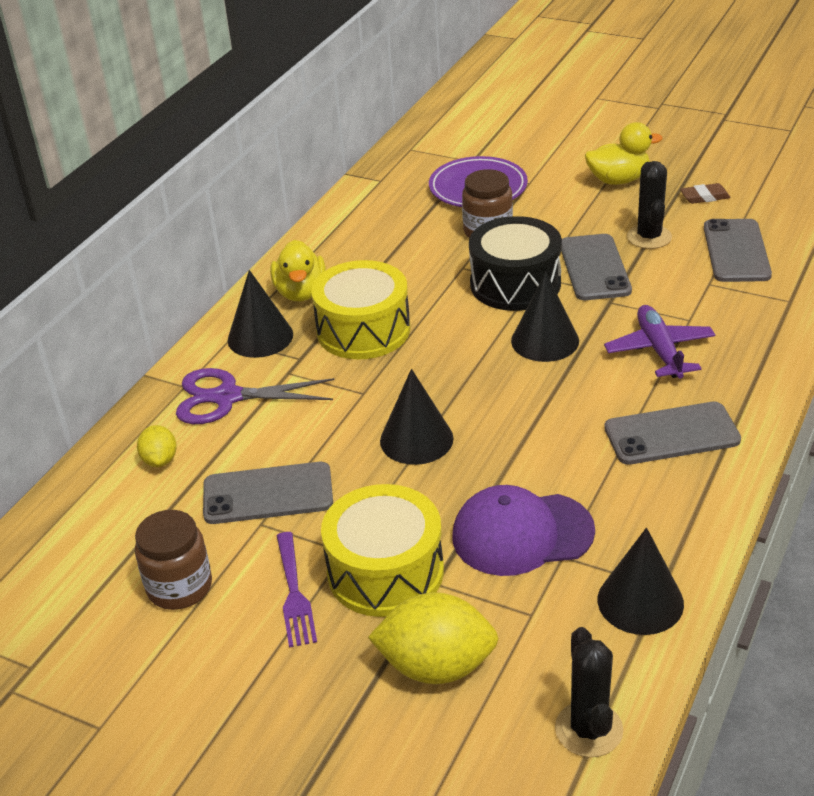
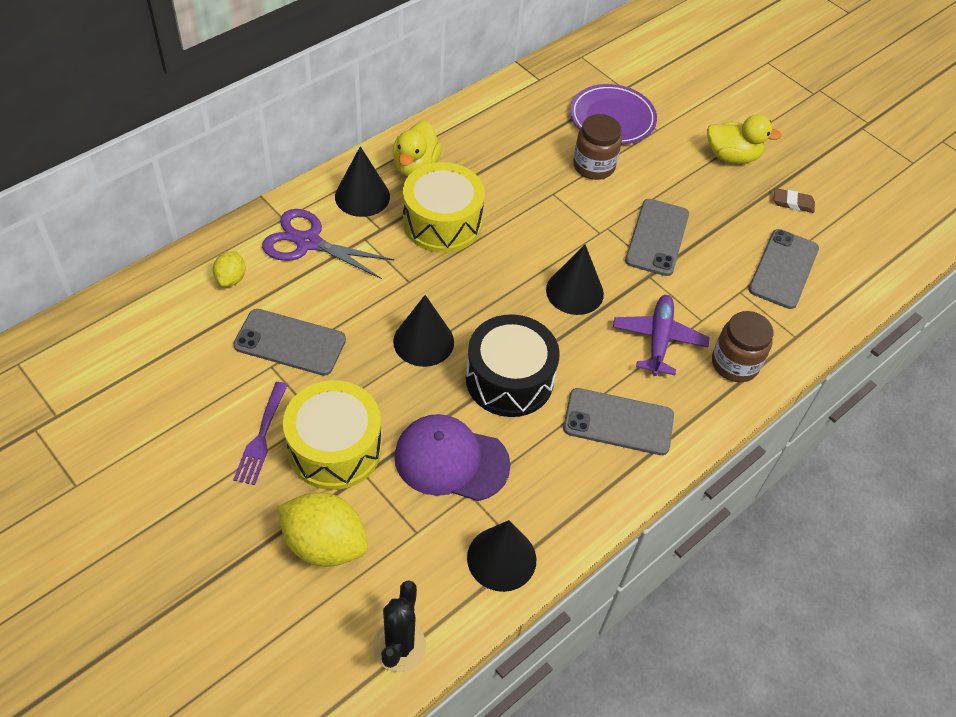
camera: 15 degrees right, 15 degrees up
(179, 587) = (187, 395): brown jar -> brown jar (735, 364)
(515, 284) = (584, 227): black drum -> black drum (509, 379)
(649, 237) = (720, 225): black cactus -> none

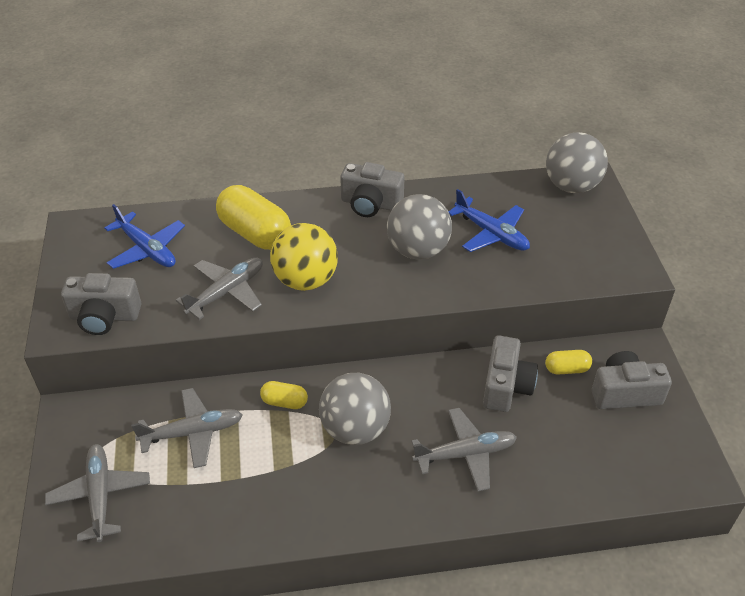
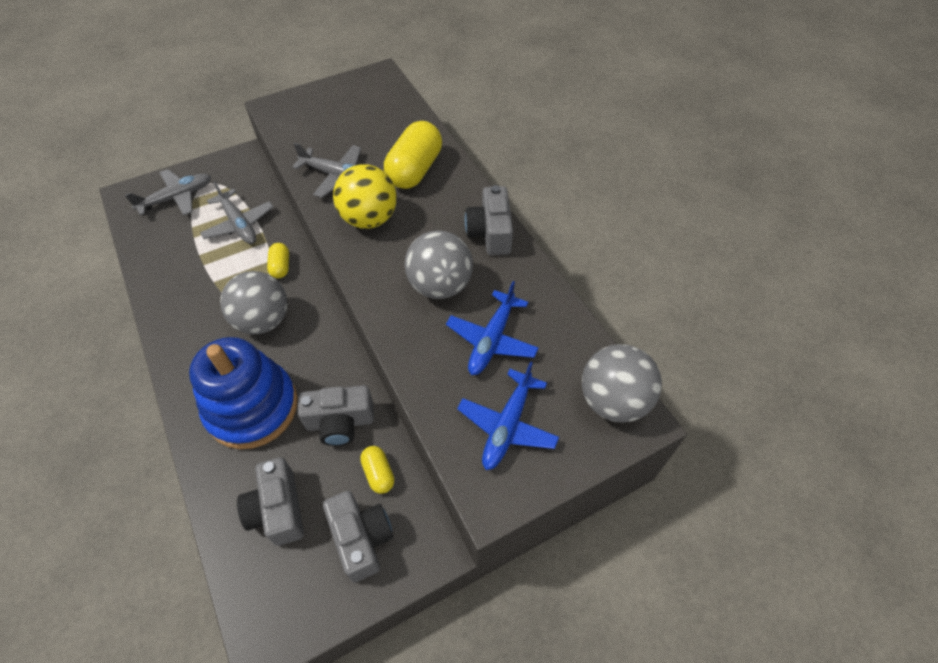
camera: 70 degrees right, 10 degrees up
(104, 317) = (291, 123): grey camera -> grey camera (278, 510)
(147, 249) = (370, 118): blue plane -> blue plane (507, 425)
(465, 454) = (252, 407): grey plane -> blue stacking toy

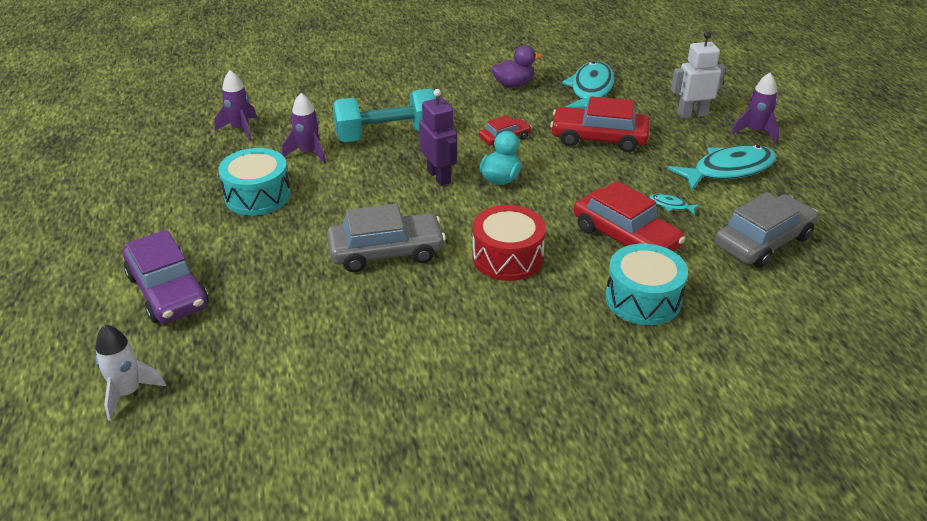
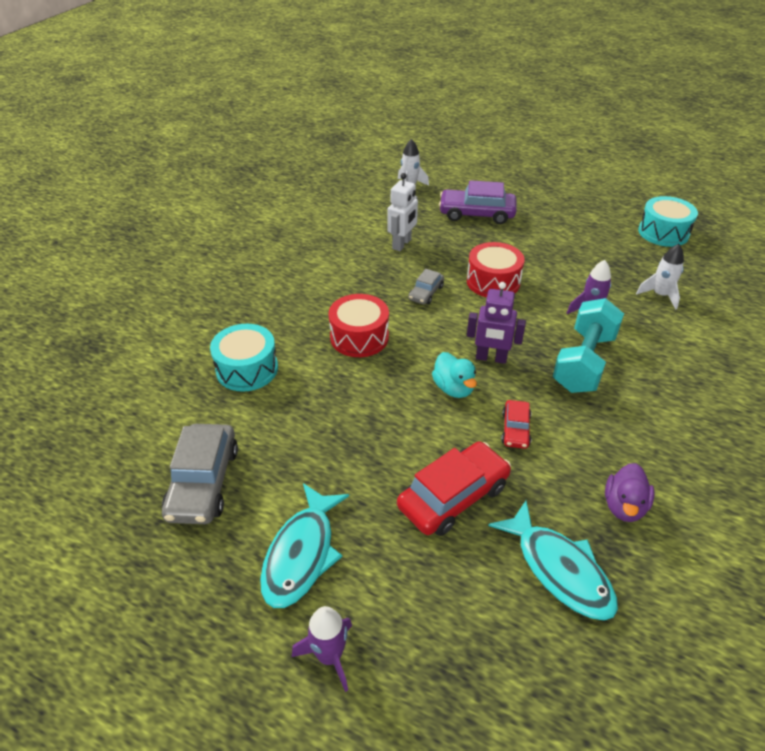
camera: 130 degrees right, 5 degrees up
(240, 129) = (660, 295): purple rocket -> white rocket
(257, 196) = (548, 270): turquoise drum -> turquoise drum (663, 232)
(316, 220) = (493, 282): none -> red drum
(386, 252) = (426, 293): grey car -> grey car, size x0.54
(625, 237) = (308, 406): red car -> none
(671, 205) = (308, 463): turquoise fish -> none
(692, 114) = (422, 625): white robot -> white robot (402, 244)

---+---

Assignment: Find the string "white" in the entries above and return each line that holds it.

Task response:
(240, 129) = (660, 295): purple rocket -> white rocket
(692, 114) = (422, 625): white robot -> white robot (402, 244)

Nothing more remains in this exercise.